┌────────
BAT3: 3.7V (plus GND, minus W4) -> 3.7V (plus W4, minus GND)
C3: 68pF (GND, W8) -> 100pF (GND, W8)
└────────
┌────────
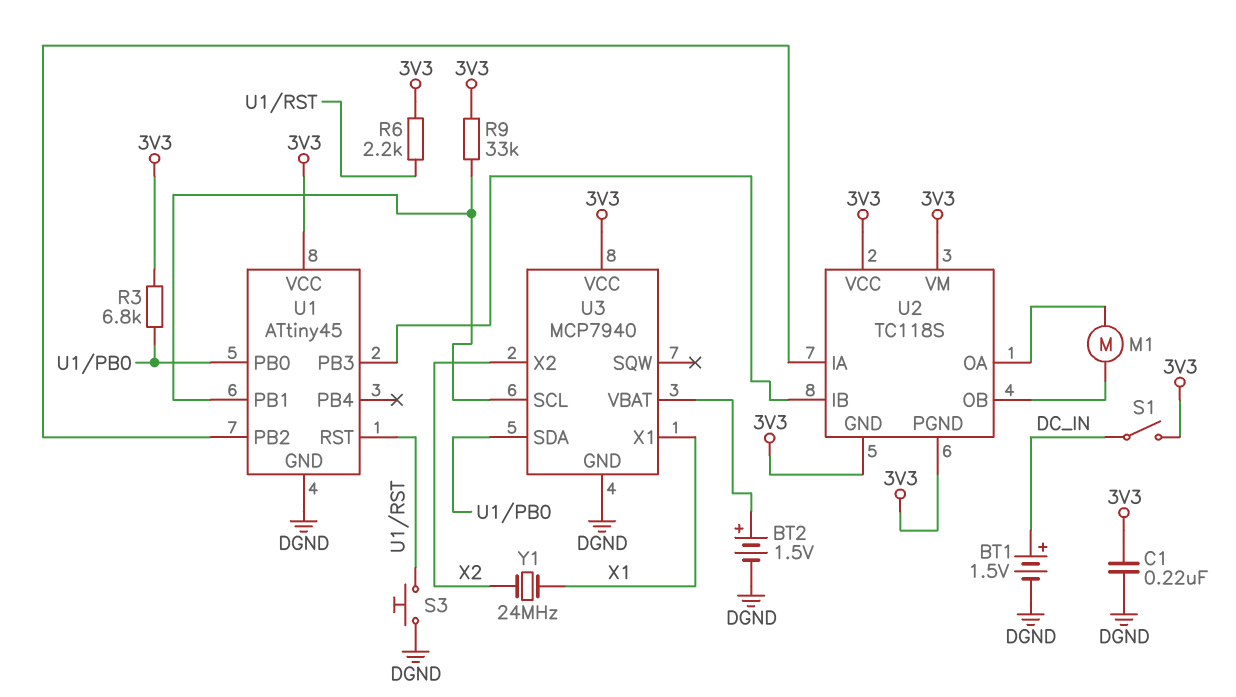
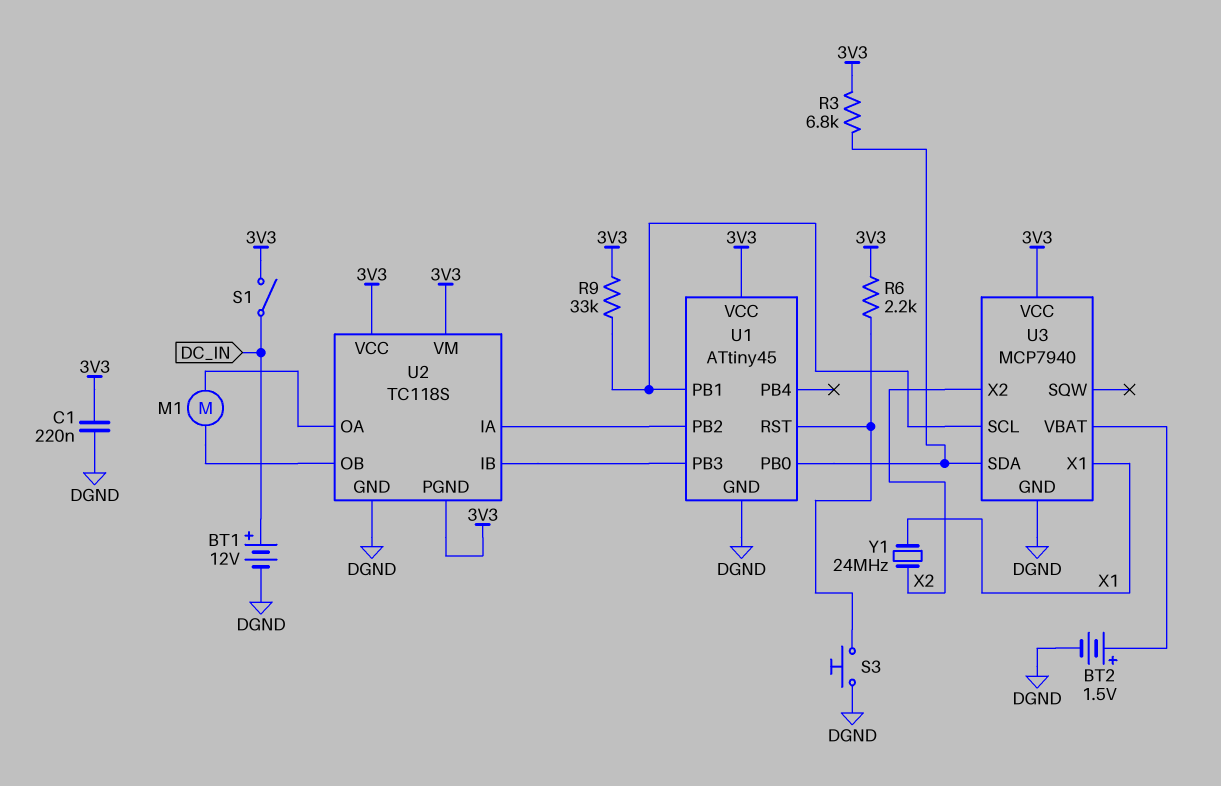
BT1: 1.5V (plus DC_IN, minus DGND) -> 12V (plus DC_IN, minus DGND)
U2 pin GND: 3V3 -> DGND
└────────
┌────────
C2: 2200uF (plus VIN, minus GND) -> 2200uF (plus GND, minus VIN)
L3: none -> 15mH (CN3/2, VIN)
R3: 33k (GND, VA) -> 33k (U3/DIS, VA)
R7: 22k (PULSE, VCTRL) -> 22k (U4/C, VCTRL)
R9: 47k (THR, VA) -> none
└────────
• [Instructions for the task] Using the data above, reproduce exactly the lines between those holding "BAT3: 3.7V (plus" and "C3: 68pF (GND, W8) -> 100pF (GND, W8)", inclusive, and no others.

• [Expected answer]
BAT3: 3.7V (plus GND, minus W4) -> 3.7V (plus W4, minus GND)
C3: 68pF (GND, W8) -> 100pF (GND, W8)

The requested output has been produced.